WHAT TO DO |
When you find the line with "C4: 1.5nF (+5V, GND) -> none" among the records below, reproduce it and each line after it exactly, ending with the line with "V3: AC 230V".

□ □ □ □

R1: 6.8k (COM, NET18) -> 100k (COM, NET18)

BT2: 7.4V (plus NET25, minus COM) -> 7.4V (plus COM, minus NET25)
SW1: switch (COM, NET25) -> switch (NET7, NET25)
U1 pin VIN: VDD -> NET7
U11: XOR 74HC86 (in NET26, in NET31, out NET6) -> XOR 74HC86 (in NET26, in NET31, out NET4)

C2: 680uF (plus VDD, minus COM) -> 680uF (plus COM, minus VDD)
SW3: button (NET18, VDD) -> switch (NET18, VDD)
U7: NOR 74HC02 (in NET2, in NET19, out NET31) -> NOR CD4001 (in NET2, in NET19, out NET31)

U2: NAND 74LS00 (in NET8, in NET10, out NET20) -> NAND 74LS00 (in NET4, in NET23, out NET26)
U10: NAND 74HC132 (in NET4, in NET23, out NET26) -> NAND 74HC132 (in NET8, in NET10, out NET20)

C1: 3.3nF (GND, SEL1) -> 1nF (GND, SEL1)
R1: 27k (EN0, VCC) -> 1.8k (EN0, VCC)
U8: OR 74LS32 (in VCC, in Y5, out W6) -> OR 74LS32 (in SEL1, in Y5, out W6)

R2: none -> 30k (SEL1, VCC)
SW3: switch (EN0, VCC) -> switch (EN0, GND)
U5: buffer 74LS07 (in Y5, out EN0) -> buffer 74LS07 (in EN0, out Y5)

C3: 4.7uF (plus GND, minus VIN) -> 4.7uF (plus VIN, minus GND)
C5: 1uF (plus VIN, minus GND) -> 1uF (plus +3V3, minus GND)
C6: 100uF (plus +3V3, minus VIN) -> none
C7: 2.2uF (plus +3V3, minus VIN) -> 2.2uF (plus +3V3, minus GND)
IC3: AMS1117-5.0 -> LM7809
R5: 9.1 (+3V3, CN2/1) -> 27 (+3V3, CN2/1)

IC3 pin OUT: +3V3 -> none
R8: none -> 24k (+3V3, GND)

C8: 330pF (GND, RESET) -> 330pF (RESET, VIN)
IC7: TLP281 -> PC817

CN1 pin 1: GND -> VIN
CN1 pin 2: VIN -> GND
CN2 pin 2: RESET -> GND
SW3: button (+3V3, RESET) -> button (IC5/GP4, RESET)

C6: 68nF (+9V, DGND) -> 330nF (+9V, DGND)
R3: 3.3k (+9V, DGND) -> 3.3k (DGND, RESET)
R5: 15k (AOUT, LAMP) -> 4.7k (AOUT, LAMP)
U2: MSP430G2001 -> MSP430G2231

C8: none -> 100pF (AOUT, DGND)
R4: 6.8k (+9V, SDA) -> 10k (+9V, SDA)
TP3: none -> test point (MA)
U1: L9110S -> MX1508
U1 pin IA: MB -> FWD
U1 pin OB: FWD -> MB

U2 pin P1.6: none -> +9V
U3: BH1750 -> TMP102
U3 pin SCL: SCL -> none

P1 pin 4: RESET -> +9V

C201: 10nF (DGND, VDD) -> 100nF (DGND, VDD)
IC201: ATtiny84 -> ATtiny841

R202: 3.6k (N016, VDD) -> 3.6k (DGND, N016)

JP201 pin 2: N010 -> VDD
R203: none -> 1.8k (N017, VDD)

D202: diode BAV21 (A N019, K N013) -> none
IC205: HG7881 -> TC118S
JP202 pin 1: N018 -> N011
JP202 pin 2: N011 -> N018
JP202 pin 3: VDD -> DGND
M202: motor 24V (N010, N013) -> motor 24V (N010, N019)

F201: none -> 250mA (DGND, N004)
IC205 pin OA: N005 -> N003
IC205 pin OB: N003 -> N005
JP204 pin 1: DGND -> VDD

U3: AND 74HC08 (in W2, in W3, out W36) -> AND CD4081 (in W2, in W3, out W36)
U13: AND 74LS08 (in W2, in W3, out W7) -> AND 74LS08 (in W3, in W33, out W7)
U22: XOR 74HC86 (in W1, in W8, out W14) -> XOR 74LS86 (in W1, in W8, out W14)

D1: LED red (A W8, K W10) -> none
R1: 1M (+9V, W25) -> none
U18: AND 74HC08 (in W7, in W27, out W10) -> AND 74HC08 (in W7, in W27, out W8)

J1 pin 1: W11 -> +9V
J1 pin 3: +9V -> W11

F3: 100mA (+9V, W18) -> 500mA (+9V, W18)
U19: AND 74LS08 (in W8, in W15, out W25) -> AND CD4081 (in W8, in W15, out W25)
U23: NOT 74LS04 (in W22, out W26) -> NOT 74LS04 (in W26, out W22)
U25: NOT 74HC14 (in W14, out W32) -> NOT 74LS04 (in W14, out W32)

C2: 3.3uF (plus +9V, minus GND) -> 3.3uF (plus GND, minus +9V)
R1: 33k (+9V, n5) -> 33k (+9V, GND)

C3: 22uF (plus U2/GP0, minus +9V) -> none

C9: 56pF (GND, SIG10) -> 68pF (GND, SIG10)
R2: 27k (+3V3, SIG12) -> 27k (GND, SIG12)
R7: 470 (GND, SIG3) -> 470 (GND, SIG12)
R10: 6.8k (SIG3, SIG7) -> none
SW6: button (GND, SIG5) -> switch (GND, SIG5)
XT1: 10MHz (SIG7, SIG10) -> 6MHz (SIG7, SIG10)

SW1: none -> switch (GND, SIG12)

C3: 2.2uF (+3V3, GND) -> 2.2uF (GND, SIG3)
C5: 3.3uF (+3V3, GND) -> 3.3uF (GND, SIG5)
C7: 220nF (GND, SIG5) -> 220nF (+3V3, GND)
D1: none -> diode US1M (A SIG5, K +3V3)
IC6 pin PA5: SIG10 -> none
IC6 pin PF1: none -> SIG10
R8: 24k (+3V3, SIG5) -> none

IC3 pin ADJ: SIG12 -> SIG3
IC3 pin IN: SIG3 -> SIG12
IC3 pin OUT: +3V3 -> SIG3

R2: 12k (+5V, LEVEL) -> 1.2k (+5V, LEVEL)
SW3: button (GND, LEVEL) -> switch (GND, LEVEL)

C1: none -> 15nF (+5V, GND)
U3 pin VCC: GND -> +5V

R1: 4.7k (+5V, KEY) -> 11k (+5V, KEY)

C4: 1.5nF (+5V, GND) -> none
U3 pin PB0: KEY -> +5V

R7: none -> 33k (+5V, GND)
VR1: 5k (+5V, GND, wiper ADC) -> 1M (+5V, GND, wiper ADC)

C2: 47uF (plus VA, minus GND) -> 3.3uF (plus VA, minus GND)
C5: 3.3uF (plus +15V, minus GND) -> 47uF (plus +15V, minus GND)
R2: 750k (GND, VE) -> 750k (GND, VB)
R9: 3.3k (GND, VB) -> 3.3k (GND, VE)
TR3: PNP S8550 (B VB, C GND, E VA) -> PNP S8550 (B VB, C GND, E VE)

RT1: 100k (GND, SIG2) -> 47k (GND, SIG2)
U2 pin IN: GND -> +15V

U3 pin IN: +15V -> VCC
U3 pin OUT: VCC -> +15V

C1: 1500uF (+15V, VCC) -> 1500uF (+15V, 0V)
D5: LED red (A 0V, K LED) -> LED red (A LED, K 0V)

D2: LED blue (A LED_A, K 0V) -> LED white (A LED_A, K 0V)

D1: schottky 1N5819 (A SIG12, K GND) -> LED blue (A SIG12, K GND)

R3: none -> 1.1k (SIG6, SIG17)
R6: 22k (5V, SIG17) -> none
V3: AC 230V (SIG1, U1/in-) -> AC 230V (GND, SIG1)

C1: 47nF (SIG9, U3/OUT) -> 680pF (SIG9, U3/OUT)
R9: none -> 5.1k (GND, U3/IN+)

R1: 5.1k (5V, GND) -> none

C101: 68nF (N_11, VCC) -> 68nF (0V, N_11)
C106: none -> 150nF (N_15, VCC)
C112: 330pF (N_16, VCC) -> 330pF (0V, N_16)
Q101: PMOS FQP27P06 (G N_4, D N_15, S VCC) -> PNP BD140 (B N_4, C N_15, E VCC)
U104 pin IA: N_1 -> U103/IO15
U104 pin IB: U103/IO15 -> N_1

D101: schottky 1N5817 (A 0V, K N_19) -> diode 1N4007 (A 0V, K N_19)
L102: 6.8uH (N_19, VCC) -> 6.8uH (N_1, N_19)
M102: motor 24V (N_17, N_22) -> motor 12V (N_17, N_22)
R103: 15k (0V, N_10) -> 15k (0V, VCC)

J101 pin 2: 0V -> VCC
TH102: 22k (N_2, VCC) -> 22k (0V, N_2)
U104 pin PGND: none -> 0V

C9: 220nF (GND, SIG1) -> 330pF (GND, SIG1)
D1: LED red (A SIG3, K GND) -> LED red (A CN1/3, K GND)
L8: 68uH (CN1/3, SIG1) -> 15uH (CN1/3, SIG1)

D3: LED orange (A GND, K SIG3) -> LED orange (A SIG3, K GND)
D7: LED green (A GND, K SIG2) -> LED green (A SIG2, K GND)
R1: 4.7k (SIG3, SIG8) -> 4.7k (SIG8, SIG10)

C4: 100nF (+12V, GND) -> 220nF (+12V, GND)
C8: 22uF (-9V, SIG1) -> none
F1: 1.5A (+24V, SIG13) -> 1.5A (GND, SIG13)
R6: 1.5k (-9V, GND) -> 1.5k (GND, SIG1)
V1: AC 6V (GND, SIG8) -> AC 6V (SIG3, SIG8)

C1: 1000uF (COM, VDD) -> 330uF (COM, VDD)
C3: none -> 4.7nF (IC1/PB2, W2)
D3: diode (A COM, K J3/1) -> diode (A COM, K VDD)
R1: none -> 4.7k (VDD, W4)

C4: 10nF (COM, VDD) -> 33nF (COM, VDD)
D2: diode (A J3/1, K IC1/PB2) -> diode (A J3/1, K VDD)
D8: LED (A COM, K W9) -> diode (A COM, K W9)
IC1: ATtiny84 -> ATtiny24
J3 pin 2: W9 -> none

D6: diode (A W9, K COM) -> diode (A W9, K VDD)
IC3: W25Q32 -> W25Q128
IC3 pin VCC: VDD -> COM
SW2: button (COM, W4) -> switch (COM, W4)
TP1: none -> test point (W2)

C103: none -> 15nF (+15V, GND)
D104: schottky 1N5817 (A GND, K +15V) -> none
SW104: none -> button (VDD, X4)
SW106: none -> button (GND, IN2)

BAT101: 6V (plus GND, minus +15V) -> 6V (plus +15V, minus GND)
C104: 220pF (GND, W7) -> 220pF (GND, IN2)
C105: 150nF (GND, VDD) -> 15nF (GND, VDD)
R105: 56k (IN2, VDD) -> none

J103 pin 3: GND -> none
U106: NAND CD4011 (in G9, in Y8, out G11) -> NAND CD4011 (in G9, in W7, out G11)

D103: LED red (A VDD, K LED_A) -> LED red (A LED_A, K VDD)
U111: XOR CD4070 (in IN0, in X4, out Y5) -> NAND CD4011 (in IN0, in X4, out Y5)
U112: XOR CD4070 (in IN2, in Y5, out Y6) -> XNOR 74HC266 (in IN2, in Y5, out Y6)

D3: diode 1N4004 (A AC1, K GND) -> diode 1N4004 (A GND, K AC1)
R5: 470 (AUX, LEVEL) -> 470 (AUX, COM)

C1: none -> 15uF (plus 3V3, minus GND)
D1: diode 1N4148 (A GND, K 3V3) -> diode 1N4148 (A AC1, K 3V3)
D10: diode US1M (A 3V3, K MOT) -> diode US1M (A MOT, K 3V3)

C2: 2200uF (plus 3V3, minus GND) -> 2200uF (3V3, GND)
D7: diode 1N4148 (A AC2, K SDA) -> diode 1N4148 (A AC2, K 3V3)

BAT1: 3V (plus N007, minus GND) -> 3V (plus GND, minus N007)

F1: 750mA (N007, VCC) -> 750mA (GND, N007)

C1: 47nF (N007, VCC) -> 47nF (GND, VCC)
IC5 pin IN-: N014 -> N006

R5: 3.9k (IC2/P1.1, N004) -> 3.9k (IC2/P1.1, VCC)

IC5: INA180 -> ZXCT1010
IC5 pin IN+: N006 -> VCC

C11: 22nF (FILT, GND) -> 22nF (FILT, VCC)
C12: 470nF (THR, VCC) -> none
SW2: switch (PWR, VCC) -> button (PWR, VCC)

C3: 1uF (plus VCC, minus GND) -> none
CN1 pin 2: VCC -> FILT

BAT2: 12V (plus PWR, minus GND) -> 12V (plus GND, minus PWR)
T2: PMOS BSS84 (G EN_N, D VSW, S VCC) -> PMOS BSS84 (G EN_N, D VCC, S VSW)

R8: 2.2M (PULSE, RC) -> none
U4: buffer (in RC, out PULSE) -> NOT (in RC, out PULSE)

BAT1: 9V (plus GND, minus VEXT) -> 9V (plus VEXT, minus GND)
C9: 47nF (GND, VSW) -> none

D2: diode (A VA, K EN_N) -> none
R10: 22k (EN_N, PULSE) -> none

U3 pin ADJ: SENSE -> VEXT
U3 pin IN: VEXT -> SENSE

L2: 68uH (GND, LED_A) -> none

□ □ □ □

OUTPUT FOR THIS TASK |
C4: 1.5nF (+5V, GND) -> none
U3 pin PB0: KEY -> +5V

R7: none -> 33k (+5V, GND)
VR1: 5k (+5V, GND, wiper ADC) -> 1M (+5V, GND, wiper ADC)

C2: 47uF (plus VA, minus GND) -> 3.3uF (plus VA, minus GND)
C5: 3.3uF (plus +15V, minus GND) -> 47uF (plus +15V, minus GND)
R2: 750k (GND, VE) -> 750k (GND, VB)
R9: 3.3k (GND, VB) -> 3.3k (GND, VE)
TR3: PNP S8550 (B VB, C GND, E VA) -> PNP S8550 (B VB, C GND, E VE)

RT1: 100k (GND, SIG2) -> 47k (GND, SIG2)
U2 pin IN: GND -> +15V

U3 pin IN: +15V -> VCC
U3 pin OUT: VCC -> +15V

C1: 1500uF (+15V, VCC) -> 1500uF (+15V, 0V)
D5: LED red (A 0V, K LED) -> LED red (A LED, K 0V)

D2: LED blue (A LED_A, K 0V) -> LED white (A LED_A, K 0V)

D1: schottky 1N5819 (A SIG12, K GND) -> LED blue (A SIG12, K GND)

R3: none -> 1.1k (SIG6, SIG17)
R6: 22k (5V, SIG17) -> none
V3: AC 230V (SIG1, U1/in-) -> AC 230V (GND, SIG1)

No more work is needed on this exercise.